## [ASSIGNED TASK]
Please find the lines in the entries below that contain the word "stick", and copy each one.

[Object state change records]
-*-

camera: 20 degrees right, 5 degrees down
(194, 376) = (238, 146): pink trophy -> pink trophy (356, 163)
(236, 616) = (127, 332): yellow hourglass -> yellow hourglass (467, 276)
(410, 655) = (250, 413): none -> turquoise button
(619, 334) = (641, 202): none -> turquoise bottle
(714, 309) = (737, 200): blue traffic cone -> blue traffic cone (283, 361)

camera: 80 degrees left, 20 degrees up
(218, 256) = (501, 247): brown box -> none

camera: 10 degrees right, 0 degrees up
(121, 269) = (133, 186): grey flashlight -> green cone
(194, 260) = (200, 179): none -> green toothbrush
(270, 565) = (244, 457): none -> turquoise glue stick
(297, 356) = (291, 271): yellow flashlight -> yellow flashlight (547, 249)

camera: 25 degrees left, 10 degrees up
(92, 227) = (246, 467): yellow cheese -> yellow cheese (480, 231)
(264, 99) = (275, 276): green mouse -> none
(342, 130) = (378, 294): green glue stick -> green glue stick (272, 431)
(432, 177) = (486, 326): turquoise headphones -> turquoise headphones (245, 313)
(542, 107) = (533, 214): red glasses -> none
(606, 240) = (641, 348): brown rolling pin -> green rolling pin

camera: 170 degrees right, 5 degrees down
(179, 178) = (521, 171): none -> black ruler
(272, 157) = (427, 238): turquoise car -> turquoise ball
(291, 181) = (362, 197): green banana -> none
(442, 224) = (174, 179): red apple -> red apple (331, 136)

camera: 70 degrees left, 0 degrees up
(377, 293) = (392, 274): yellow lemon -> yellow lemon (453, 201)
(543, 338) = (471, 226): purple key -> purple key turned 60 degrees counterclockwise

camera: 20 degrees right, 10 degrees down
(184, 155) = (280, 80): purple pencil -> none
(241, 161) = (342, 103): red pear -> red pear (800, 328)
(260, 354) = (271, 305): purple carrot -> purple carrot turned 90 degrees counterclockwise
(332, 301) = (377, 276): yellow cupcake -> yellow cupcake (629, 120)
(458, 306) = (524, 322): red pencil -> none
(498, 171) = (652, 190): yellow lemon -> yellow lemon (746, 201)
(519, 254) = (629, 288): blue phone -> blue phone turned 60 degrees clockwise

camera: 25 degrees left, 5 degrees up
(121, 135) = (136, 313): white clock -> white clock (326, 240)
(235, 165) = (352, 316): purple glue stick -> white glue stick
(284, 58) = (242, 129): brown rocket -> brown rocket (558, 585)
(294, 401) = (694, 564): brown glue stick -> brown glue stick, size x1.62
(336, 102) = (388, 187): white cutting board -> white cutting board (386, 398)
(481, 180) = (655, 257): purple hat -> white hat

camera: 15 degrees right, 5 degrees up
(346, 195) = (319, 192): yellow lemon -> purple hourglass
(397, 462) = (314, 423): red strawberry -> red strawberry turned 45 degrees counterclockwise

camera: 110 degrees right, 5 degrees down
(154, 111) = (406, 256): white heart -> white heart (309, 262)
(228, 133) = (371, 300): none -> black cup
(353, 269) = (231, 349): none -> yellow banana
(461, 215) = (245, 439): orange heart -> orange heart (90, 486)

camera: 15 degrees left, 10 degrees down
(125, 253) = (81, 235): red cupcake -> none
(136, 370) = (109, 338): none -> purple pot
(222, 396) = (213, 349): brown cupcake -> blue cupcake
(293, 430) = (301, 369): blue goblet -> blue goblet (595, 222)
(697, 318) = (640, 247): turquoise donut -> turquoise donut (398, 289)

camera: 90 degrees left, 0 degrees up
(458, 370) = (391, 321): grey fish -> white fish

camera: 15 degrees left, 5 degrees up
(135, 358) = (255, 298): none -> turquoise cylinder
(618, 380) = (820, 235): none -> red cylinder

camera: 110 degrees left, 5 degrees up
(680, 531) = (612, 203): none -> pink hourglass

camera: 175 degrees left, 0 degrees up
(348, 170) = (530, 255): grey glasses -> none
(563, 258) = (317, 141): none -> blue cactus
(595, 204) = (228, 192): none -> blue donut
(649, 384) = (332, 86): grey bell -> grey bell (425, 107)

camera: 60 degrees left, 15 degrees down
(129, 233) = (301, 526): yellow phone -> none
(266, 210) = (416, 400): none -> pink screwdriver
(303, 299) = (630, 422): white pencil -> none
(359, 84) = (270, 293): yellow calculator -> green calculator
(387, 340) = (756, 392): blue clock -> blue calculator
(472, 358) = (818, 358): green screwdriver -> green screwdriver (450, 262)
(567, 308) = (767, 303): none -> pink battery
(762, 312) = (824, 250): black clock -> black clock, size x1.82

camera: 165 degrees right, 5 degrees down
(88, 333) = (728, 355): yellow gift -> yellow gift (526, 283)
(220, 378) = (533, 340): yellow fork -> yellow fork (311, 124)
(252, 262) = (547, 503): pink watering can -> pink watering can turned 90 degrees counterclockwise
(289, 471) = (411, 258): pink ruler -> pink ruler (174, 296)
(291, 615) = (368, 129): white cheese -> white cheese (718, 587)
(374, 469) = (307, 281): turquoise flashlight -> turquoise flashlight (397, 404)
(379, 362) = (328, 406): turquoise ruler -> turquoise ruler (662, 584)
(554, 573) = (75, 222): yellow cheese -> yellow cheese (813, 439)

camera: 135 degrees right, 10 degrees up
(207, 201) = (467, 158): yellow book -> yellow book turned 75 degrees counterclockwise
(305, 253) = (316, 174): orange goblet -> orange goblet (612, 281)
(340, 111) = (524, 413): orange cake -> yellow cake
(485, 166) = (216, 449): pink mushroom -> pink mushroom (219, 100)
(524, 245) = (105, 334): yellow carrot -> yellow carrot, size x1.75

-*-

## [ANSWER BELOW]
(270, 565) = (244, 457): none -> turquoise glue stick
(342, 130) = (378, 294): green glue stick -> green glue stick (272, 431)
(235, 165) = (352, 316): purple glue stick -> white glue stick
(294, 401) = (694, 564): brown glue stick -> brown glue stick, size x1.62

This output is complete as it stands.